- **AVAILABLE DATA**
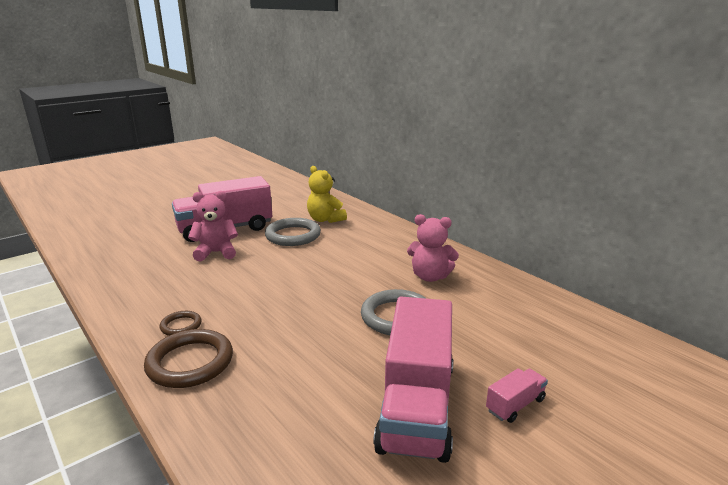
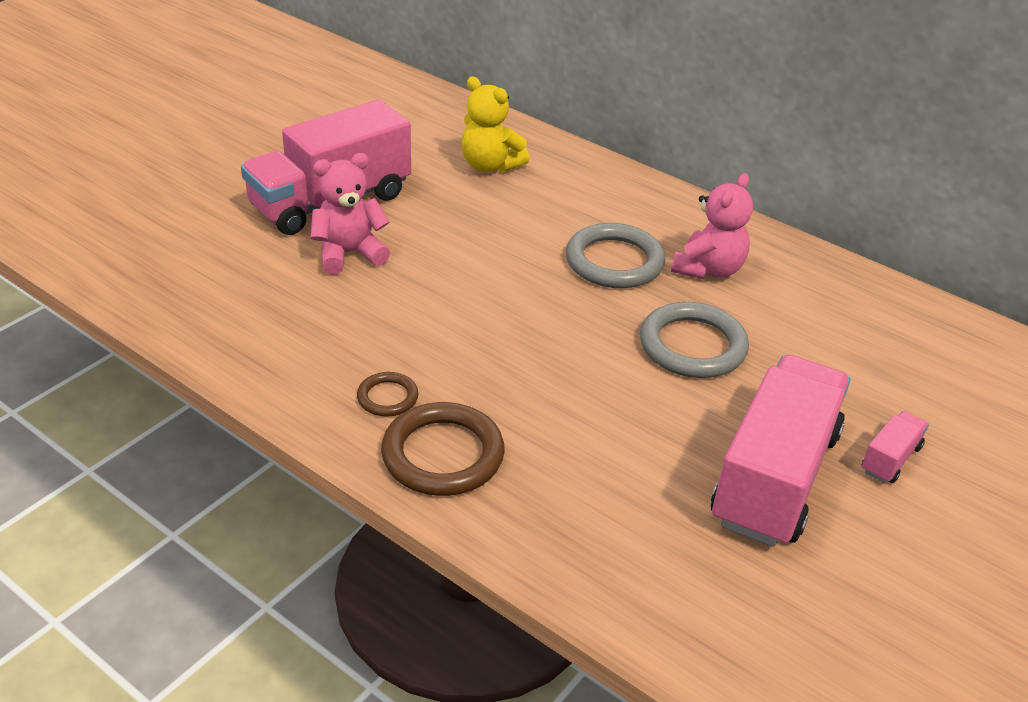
camera: 15 degrees left, 15 degrees up
(293, 235) = (455, 206): grey ring -> grey ring (614, 261)
(416, 406) = (774, 477): pink truck -> pink truck turned 150 degrees counterclockwise
(430, 277) = (708, 269): pink teddy bear -> pink teddy bear turned 60 degrees counterclockwise

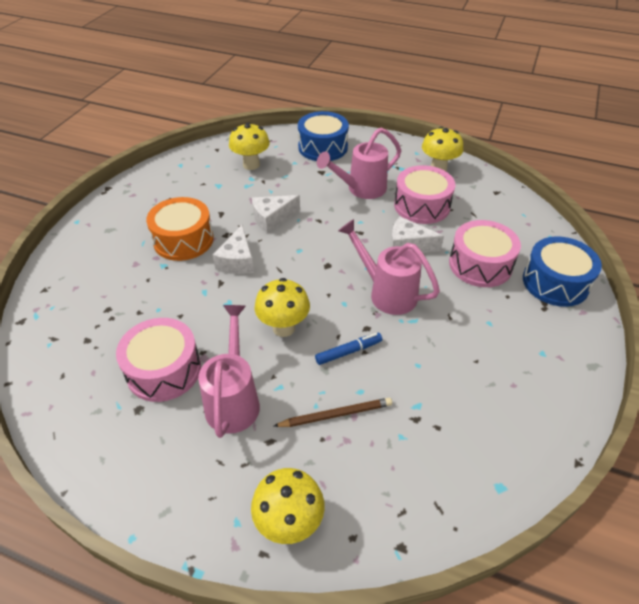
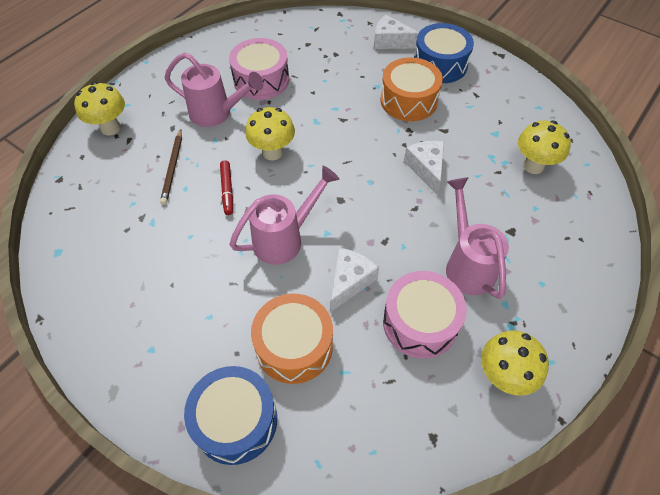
camera: 105 degrees right, 10 degrees up
(237, 261) = (367, 134): white cheese -> white cheese (390, 41)
(323, 147) = (570, 245): blue drum -> blue drum (440, 64)
(348, 352) = (227, 190): blue marker -> red marker
(480, 265) = (294, 346): pink drum -> orange drum

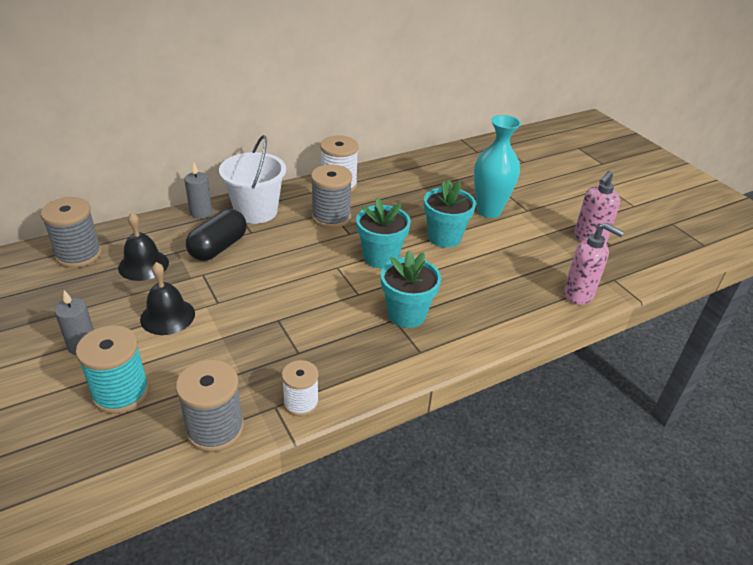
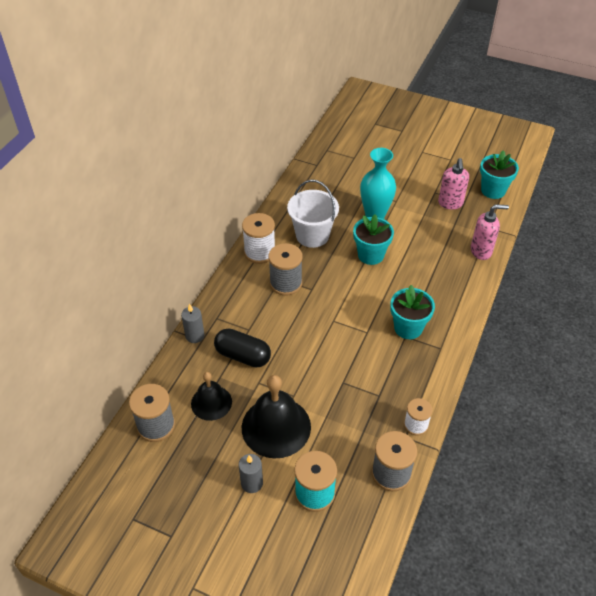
camera: 35 degrees left, 10 degrees up
(167, 316) = (276, 427): black bell -> black bell, size x1.65
(218, 247) = (243, 356): black capsule -> black capsule turned 60 degrees counterclockwise
(256, 211) = (231, 310): white bucket -> white bucket (312, 235)
(380, 257) = (350, 296): turquoise flower pot -> turquoise flower pot (493, 190)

- **TASK**
Output the line containing "(348, 352) = (227, 190): blue" along with every line after it to the end of the material, exactly as written, but without pictures.

- **RESPONSE TO THIS TASK**
(348, 352) = (227, 190): blue marker -> red marker
(480, 265) = (294, 346): pink drum -> orange drum

camera: 35 degrees left, 10 degrees up
(167, 316) = (276, 427): black bell -> black bell, size x1.65
(218, 247) = (243, 356): black capsule -> black capsule turned 60 degrees counterclockwise
(256, 211) = (231, 310): white bucket -> white bucket (312, 235)
(380, 257) = (350, 296): turquoise flower pot -> turquoise flower pot (493, 190)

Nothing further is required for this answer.